Your objective | Could you copy the records below exactly, leaving out any pictures they include?

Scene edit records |
·····

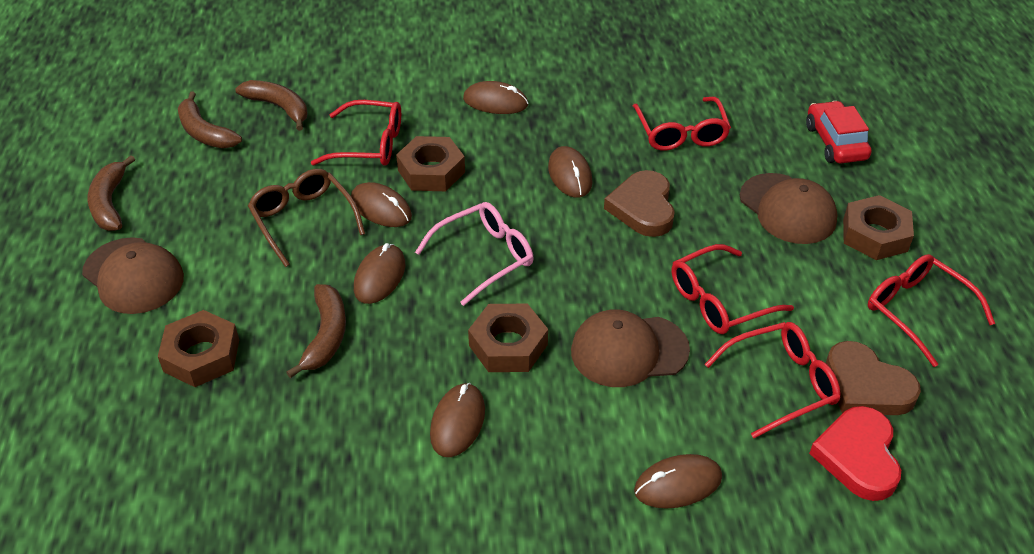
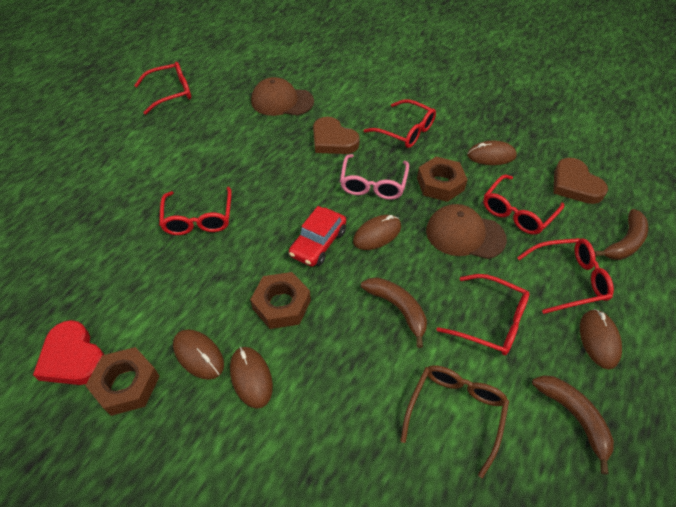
brown banana: 4 -> 3
brown cap: 3 -> 2
brown mouse: 6 -> 5
brown nut: 4 -> 3
red glasses: 5 -> 6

·····

Solution |
brown banana: 4 -> 3
brown cap: 3 -> 2
brown mouse: 6 -> 5
brown nut: 4 -> 3
red glasses: 5 -> 6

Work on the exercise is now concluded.